DATA PROVIDED section start

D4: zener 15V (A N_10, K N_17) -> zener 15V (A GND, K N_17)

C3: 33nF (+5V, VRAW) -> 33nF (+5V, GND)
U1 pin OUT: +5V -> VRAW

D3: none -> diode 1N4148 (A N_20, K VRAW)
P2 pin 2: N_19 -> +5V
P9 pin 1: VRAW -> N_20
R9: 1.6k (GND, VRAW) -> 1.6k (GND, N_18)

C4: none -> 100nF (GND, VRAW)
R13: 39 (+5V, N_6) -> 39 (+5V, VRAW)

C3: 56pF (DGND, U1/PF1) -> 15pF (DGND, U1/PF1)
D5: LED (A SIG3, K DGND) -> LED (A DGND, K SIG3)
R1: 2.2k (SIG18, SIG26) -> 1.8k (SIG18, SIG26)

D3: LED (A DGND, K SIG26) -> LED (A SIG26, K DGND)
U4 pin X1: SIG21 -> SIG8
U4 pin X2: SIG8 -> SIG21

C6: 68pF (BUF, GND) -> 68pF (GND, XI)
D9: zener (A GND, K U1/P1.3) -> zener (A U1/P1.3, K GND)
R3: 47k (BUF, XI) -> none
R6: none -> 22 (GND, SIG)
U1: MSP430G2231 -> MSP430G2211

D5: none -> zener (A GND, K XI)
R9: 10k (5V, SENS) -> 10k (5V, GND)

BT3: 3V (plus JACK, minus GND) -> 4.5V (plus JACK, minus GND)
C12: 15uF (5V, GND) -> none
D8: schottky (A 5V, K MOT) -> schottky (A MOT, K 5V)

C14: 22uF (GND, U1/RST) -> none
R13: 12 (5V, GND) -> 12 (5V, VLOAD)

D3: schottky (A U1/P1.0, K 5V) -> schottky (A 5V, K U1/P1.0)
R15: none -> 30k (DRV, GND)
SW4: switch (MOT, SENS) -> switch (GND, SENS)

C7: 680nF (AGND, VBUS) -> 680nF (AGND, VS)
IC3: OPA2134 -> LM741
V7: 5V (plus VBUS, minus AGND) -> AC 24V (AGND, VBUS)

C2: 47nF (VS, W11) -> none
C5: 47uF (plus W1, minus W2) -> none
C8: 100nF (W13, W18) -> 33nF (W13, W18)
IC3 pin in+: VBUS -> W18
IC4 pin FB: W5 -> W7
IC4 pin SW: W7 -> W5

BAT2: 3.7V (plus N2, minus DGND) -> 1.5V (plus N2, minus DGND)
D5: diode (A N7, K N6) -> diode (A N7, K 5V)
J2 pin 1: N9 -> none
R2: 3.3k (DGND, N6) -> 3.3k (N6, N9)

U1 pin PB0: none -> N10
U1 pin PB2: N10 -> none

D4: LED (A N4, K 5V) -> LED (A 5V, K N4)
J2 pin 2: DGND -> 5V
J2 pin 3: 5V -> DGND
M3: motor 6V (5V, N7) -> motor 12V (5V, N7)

DATA PROVIDED section end

> **WORK REQUIRED**
Copy out exactly the lines from the one containing "BAT2: 3.7V (plus" through the last line above, keeping both end lines.

> **RESULT FOR THIS EXERCISE**
BAT2: 3.7V (plus N2, minus DGND) -> 1.5V (plus N2, minus DGND)
D5: diode (A N7, K N6) -> diode (A N7, K 5V)
J2 pin 1: N9 -> none
R2: 3.3k (DGND, N6) -> 3.3k (N6, N9)

U1 pin PB0: none -> N10
U1 pin PB2: N10 -> none

D4: LED (A N4, K 5V) -> LED (A 5V, K N4)
J2 pin 2: DGND -> 5V
J2 pin 3: 5V -> DGND
M3: motor 6V (5V, N7) -> motor 12V (5V, N7)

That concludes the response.